Task material

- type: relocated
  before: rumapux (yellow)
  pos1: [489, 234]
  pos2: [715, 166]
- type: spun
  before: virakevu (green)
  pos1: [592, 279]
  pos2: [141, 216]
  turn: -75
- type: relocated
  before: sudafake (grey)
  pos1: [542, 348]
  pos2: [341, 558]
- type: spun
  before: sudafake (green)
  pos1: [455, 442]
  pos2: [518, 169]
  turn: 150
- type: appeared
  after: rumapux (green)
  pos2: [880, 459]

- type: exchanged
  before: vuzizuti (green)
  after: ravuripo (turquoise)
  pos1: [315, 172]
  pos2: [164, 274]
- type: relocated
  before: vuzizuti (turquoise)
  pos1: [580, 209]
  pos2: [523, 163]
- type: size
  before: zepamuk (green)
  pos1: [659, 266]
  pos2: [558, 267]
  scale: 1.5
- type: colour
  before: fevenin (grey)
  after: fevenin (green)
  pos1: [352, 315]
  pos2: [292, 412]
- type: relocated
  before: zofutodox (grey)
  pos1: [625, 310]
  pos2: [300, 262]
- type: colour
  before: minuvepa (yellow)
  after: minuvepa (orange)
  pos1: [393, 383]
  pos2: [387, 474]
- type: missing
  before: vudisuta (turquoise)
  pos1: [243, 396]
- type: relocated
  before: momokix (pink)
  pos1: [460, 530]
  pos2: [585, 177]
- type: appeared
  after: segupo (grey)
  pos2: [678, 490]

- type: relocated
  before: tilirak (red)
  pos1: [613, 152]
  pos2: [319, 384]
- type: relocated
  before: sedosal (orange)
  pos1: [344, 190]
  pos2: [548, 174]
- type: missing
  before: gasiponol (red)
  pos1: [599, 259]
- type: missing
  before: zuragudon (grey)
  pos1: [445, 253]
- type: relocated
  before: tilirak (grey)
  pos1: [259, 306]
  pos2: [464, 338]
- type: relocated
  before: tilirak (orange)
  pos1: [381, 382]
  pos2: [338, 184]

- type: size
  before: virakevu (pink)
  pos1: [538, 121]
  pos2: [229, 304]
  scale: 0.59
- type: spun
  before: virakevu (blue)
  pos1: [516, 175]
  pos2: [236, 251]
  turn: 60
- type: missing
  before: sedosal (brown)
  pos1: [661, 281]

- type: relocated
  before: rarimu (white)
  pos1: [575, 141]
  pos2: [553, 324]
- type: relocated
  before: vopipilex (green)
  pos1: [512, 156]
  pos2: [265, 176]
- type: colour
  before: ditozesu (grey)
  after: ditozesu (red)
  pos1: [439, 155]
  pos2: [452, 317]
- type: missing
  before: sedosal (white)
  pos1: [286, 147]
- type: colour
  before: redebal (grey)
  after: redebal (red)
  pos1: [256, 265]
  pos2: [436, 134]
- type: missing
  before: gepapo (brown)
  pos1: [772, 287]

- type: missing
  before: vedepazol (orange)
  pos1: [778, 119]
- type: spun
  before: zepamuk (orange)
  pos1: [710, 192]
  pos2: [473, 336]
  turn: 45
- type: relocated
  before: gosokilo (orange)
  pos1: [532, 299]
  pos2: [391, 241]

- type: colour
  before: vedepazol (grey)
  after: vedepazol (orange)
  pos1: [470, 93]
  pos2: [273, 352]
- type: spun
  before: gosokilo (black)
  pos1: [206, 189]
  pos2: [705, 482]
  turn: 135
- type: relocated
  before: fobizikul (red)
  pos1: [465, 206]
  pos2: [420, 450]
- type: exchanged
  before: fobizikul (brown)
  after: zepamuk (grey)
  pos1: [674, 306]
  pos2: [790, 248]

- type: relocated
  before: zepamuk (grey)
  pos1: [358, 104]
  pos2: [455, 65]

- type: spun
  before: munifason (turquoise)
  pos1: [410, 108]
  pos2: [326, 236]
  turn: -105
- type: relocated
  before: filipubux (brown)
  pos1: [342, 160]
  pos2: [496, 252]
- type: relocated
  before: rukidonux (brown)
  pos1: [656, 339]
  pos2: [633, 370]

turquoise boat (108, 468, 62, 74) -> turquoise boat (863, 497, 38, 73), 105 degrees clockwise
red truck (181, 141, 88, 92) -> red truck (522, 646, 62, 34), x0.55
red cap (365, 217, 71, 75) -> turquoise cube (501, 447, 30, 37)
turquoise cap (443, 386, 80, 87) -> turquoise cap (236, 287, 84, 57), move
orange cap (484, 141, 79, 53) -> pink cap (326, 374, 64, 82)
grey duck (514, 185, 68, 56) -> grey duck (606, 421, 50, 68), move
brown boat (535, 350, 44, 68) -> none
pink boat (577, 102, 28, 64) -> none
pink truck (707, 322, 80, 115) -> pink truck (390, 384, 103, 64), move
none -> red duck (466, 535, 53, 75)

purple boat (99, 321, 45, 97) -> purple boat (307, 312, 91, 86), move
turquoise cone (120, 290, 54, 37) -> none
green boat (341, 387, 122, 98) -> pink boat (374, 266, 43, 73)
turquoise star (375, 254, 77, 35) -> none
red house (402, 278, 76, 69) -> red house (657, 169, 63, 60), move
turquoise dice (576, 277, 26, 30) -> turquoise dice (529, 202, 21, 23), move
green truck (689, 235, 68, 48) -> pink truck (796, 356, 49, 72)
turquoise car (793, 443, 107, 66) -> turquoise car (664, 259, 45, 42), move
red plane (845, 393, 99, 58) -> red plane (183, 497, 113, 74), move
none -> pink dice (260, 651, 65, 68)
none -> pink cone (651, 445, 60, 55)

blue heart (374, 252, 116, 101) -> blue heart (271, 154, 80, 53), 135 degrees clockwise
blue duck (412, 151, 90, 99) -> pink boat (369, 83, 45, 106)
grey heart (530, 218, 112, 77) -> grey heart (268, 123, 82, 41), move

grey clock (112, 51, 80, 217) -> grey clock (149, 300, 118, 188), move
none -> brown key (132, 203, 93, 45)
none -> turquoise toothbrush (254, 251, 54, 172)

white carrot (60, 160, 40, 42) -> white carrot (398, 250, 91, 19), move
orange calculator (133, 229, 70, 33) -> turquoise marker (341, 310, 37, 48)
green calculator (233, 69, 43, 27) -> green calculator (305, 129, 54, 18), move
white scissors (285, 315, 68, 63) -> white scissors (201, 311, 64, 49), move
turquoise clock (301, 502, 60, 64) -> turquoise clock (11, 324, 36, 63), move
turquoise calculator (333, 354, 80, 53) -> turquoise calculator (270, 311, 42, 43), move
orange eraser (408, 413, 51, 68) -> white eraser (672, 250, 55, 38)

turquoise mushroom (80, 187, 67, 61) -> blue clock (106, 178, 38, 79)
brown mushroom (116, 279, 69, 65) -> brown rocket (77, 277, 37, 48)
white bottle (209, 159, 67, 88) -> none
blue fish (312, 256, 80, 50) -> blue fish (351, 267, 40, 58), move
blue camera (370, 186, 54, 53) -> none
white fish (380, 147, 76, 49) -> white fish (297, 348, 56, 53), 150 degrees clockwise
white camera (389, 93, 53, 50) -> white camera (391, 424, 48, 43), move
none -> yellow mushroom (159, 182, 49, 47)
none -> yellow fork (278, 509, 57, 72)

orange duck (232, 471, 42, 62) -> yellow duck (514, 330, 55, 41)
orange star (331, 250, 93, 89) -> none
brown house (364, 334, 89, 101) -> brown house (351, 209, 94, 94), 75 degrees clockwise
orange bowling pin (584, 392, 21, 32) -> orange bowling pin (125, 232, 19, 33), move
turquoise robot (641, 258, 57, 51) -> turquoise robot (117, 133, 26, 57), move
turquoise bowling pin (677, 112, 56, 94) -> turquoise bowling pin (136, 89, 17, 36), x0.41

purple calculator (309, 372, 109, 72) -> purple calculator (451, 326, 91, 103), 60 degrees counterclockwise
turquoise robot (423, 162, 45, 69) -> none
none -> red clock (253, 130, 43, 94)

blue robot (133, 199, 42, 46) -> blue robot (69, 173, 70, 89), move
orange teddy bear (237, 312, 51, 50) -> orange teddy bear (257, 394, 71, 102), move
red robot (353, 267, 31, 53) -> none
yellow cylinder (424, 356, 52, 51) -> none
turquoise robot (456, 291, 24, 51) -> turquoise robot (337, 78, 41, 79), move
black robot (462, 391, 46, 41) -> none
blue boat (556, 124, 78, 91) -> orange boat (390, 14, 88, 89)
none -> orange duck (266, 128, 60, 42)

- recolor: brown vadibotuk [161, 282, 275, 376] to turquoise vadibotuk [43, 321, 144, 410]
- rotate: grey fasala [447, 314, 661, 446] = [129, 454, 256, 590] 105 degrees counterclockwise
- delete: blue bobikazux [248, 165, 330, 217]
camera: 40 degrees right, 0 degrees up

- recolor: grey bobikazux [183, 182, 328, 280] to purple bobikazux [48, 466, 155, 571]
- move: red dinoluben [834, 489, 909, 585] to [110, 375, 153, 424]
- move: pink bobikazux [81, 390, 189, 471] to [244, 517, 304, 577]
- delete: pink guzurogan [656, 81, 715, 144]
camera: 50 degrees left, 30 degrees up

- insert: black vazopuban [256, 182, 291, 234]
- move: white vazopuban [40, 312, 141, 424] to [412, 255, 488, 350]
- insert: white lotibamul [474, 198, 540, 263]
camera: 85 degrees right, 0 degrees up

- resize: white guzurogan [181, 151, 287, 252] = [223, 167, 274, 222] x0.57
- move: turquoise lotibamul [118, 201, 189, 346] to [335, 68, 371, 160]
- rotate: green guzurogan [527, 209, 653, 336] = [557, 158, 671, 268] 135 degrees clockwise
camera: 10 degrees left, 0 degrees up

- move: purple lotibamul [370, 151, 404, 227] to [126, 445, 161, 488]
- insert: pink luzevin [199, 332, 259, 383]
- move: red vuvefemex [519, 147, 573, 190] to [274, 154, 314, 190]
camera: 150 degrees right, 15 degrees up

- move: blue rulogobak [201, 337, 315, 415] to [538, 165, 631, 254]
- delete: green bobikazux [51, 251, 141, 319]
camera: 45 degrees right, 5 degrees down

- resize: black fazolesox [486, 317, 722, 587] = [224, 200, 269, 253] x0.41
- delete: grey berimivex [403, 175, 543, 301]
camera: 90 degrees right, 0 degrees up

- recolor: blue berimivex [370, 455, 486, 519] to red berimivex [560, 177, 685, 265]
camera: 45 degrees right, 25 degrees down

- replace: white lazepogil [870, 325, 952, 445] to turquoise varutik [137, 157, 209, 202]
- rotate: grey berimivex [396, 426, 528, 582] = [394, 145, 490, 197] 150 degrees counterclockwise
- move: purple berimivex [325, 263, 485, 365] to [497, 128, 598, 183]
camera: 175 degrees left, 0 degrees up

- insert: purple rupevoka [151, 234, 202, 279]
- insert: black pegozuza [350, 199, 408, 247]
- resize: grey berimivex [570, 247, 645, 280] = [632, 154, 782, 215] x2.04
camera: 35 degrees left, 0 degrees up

The task
Repeat the entries above verbatim, but only from the line that has "pos2: [518, 169]" down to the line that has "after: rumapux (green)", inclusive.

Output for this task
  pos2: [518, 169]
  turn: 150
- type: appeared
  after: rumapux (green)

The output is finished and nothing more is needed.